(Recorded information begins)

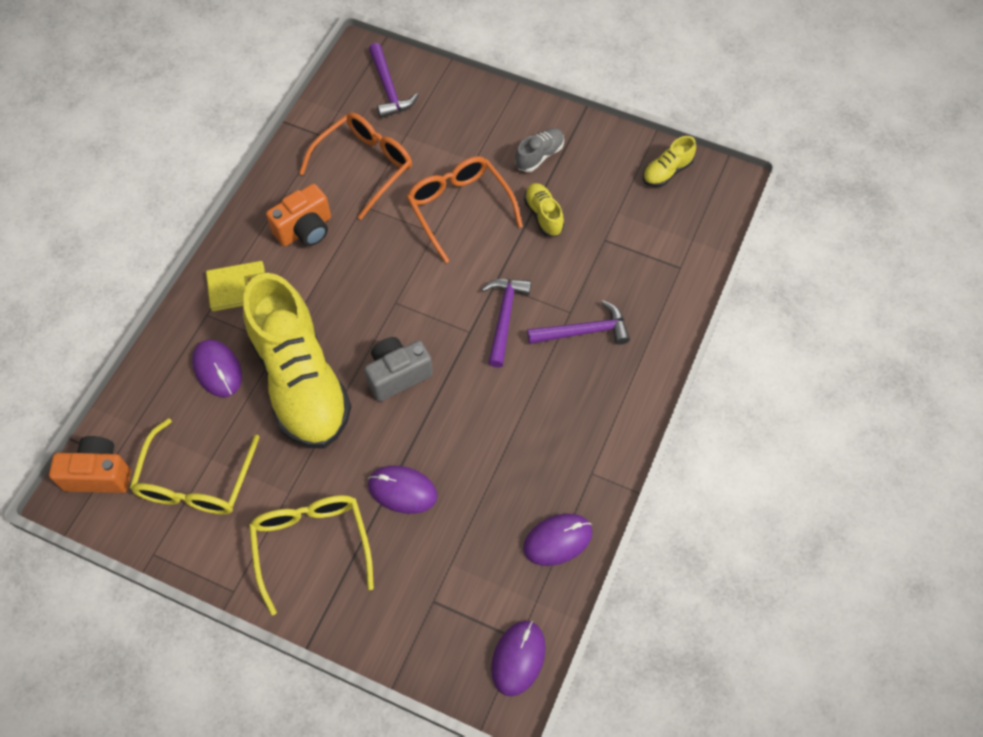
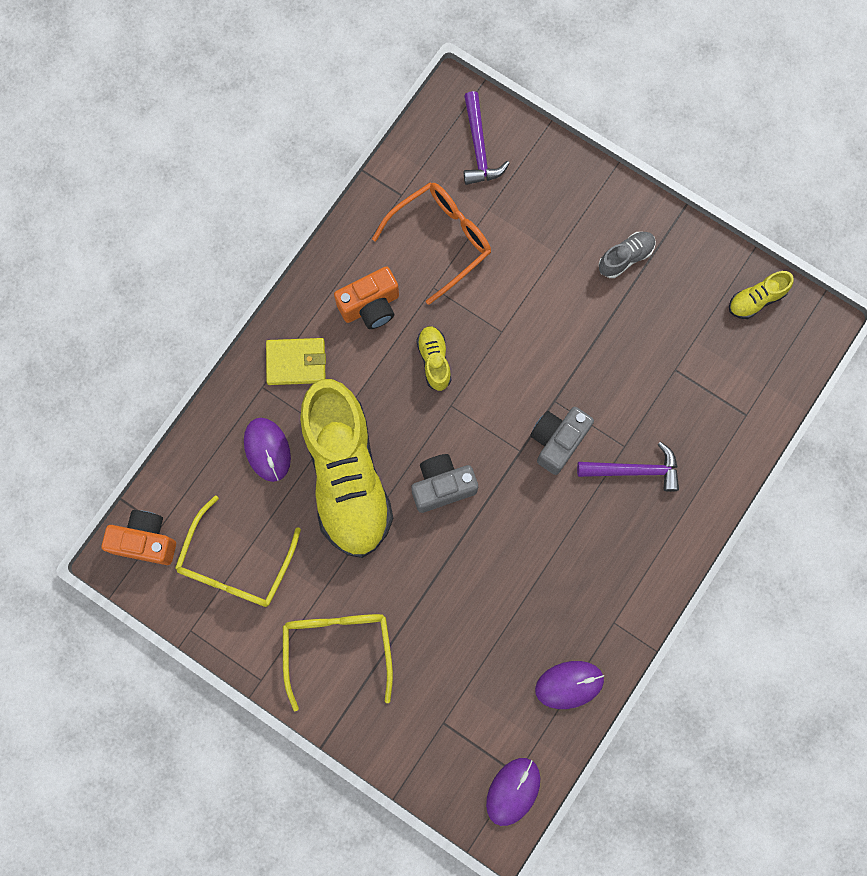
camera: 10 degrees right, 15 degrees up
(402, 490) = (430, 608): purple mouse -> none
(459, 208) = (531, 307): orange glasses -> none
(504, 317) = (557, 441): purple hammer -> grey camera
(543, 215) = (617, 330): yellow shoe -> yellow shoe (434, 360)

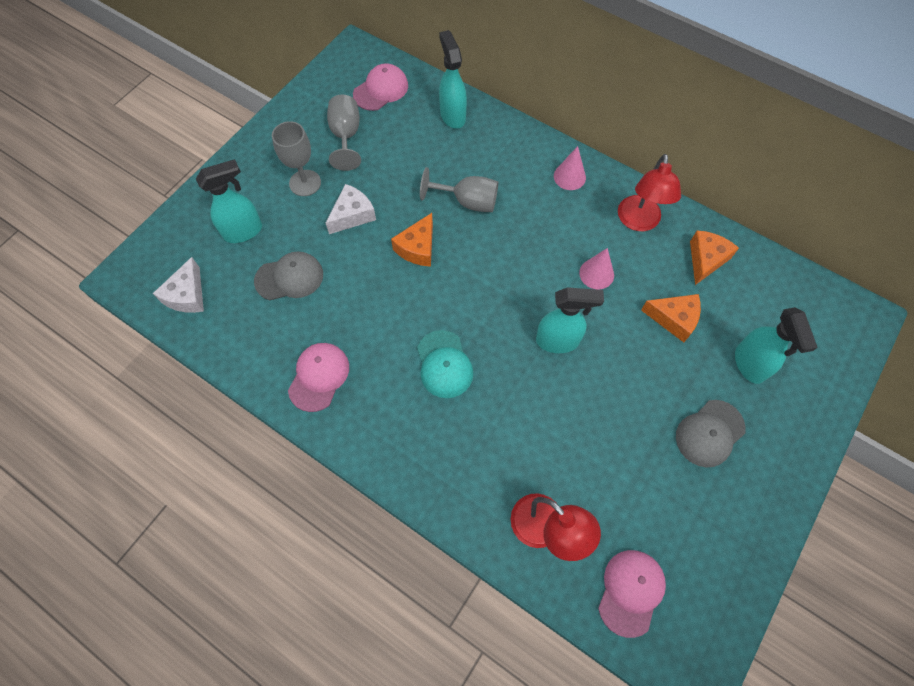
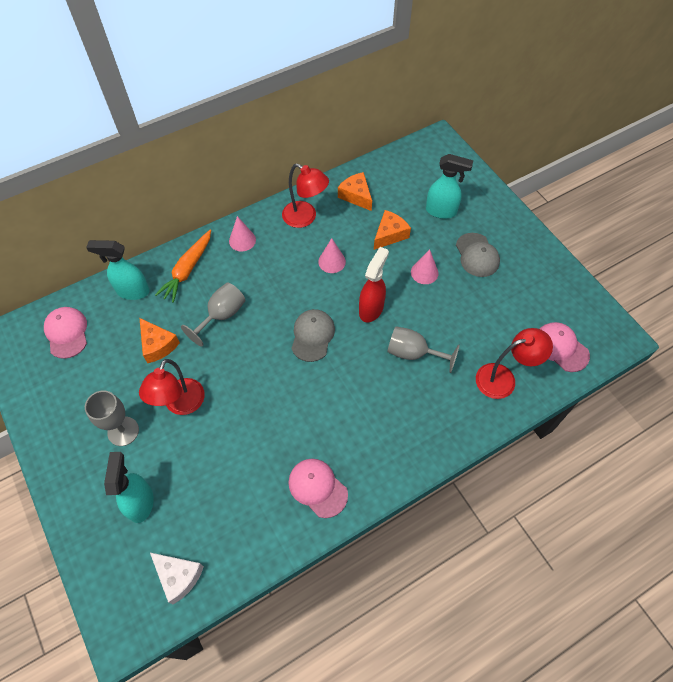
camera: 65 degrees left, 5 degrees down
(289, 278) = (212, 478): grey cap -> grey cap (312, 336)
(346, 136) = (96, 379): grey goblet -> grey goblet (413, 353)
(352, 215) = (181, 405): white cheese -> red lamp
(417, 248) = (242, 368): orange cheese -> orange cheese (158, 345)
(444, 364) = (352, 391): turquoise cap -> none
(503, 147) = (187, 270): none -> orange carrot
(558, 341) = (371, 309): turquoise spray bottle -> red spray bottle
(643, 379) = (424, 272): none -> pink cone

(Recorded information ends)

Scan the lines above for "grey", then copy every one that has it.

_Answer to the problem_:
(504, 317) = (557, 441): purple hammer -> grey camera
(289, 278) = (212, 478): grey cap -> grey cap (312, 336)
(346, 136) = (96, 379): grey goblet -> grey goblet (413, 353)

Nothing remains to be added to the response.